With the pictures left out, reproduce exactly the lines from the one containing "none -> black plate C1 level 1" through the final line of the entries.

(Scene edit records)
[Start of section]

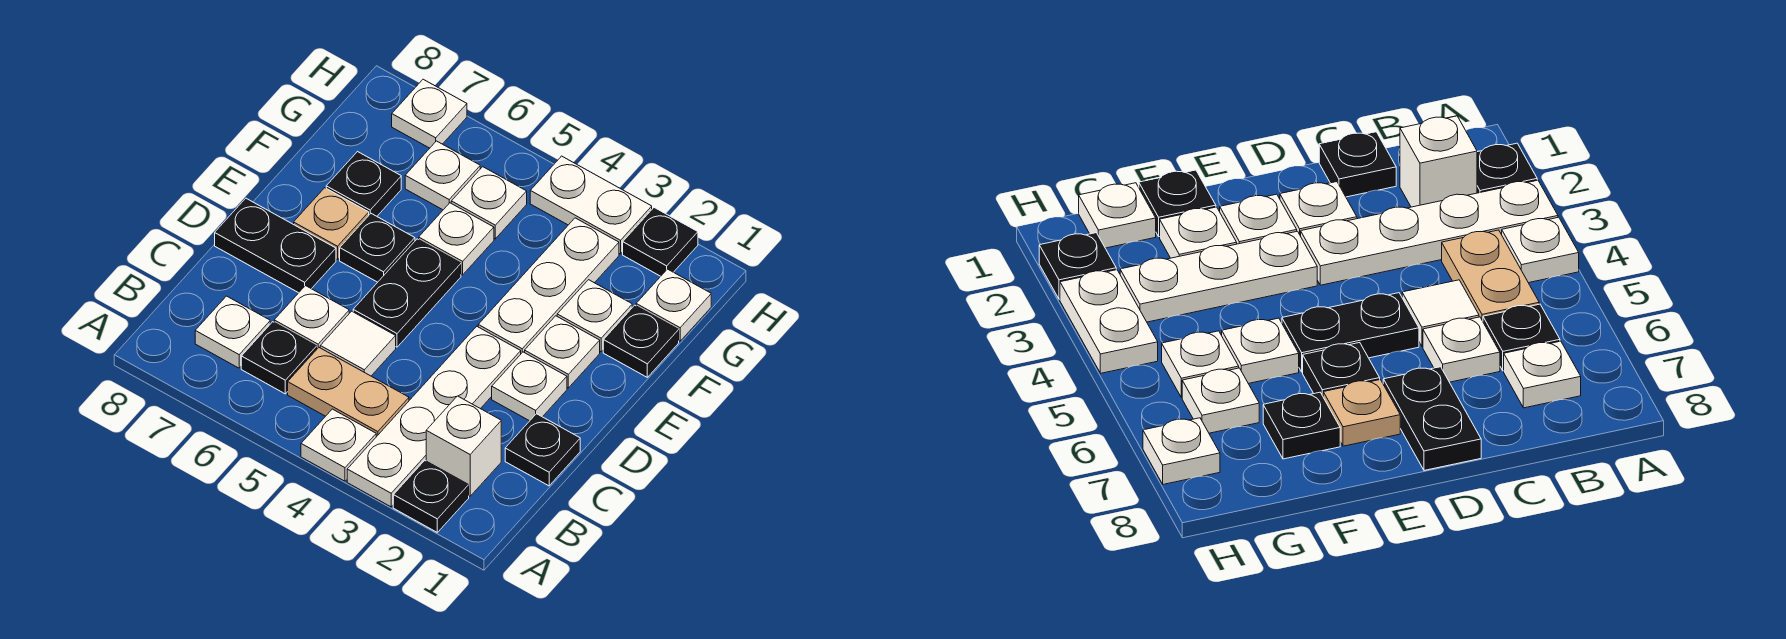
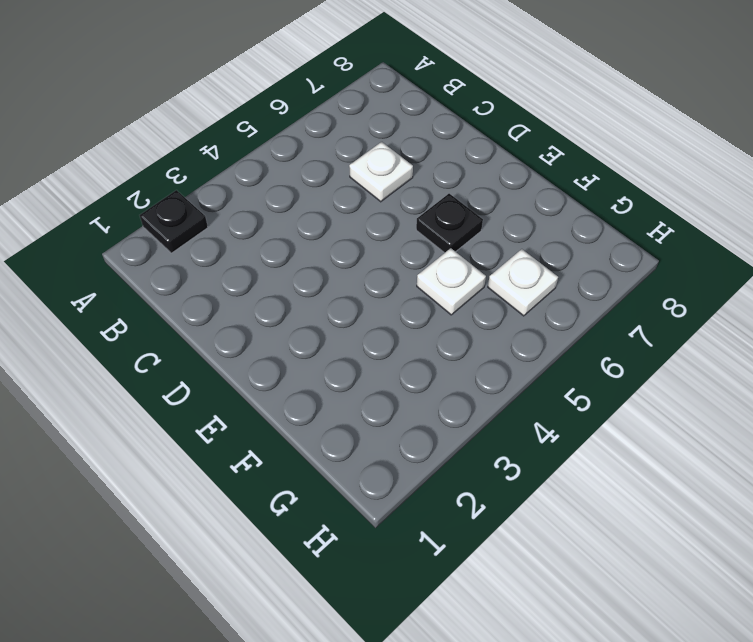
none -> white plate A3:D3 level 1
none -> white plate A4 level 1
none -> white brick B2 level 1

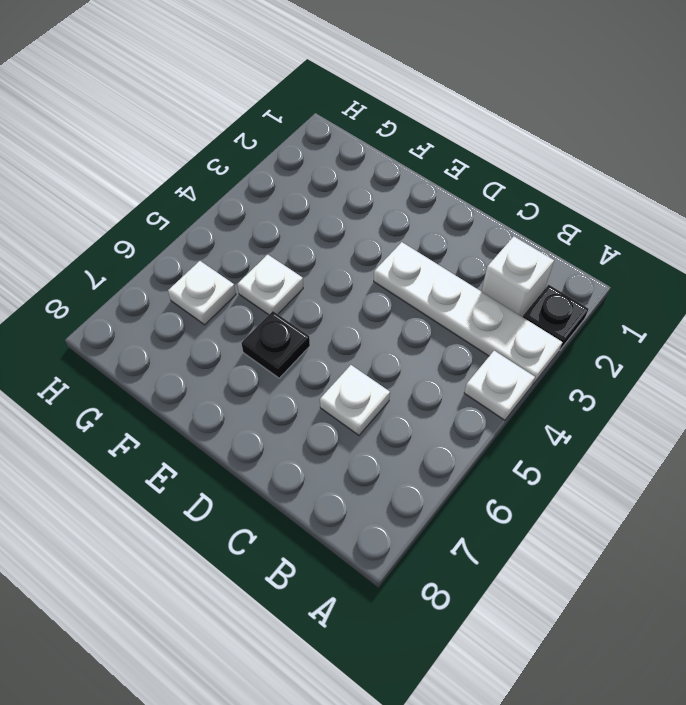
none -> tan plate B4:B5 level 1
none -> black plate B6 level 1
none -> white plate B7 level 1

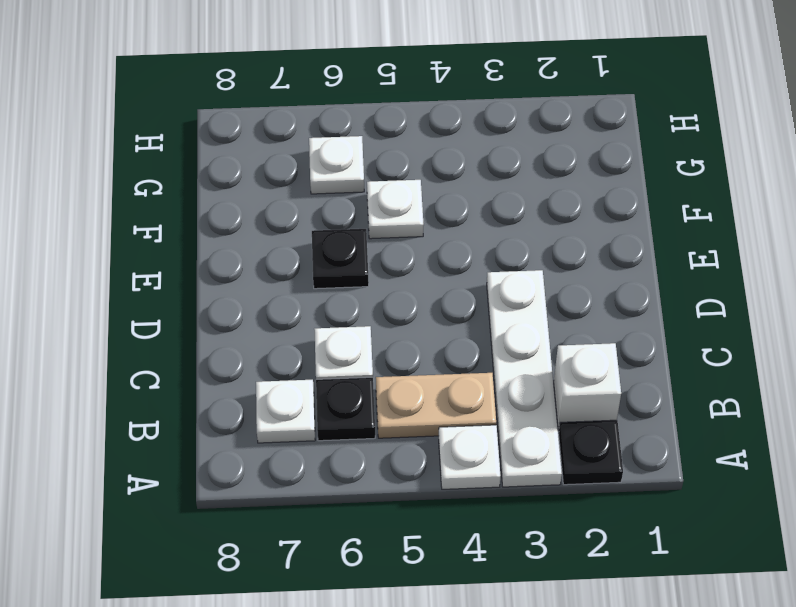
none -> black plate C1 level 1
none -> white tile C5 level 1
none -> white plate D2 level 1

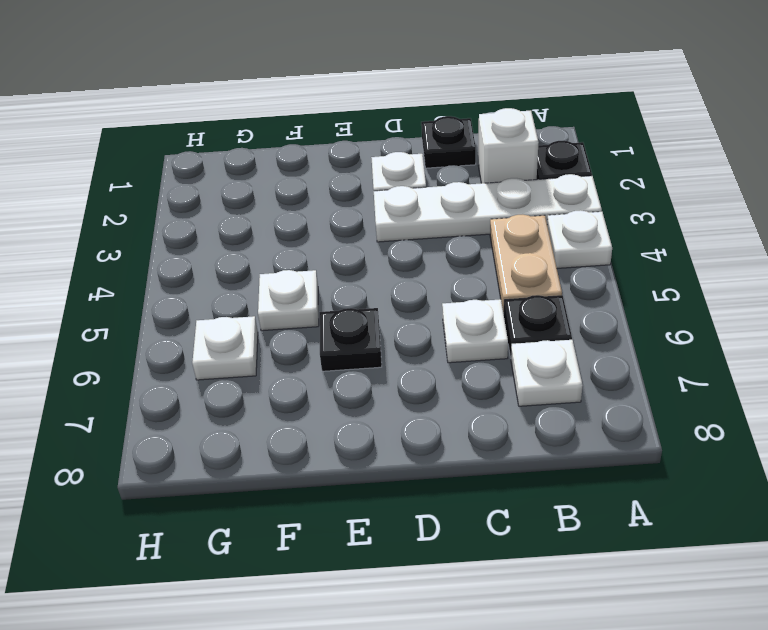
none -> white tile C5 level 1
none -> black plate D5:E5 level 1
none -> black plate D7:D8 level 1

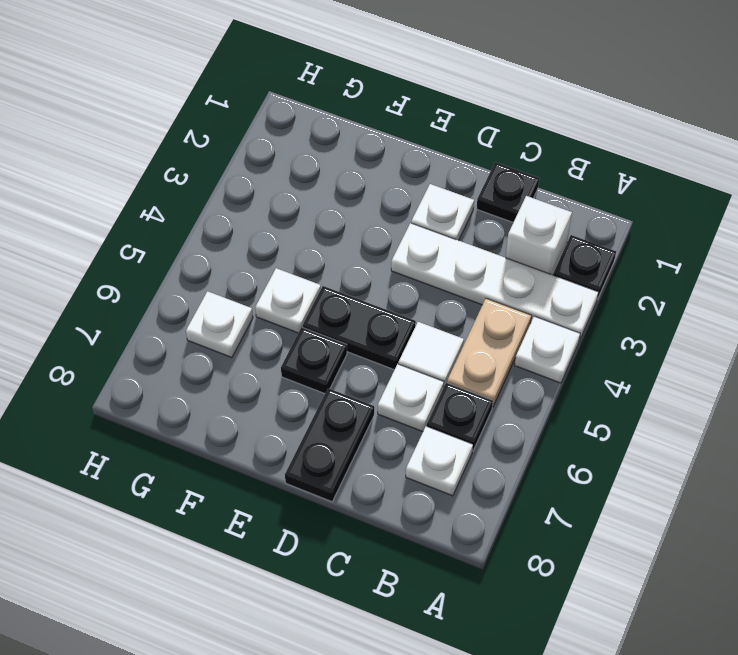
none -> white plate E2 level 1
none -> white plate E3:G3 level 1
none -> tan plate E7 level 1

[End of section]

_Exercise response_
none -> black plate C1 level 1
none -> white tile C5 level 1
none -> white plate D2 level 1

none -> white tile C5 level 1
none -> black plate D5:E5 level 1
none -> black plate D7:D8 level 1

none -> white plate E2 level 1
none -> white plate E3:G3 level 1
none -> tan plate E7 level 1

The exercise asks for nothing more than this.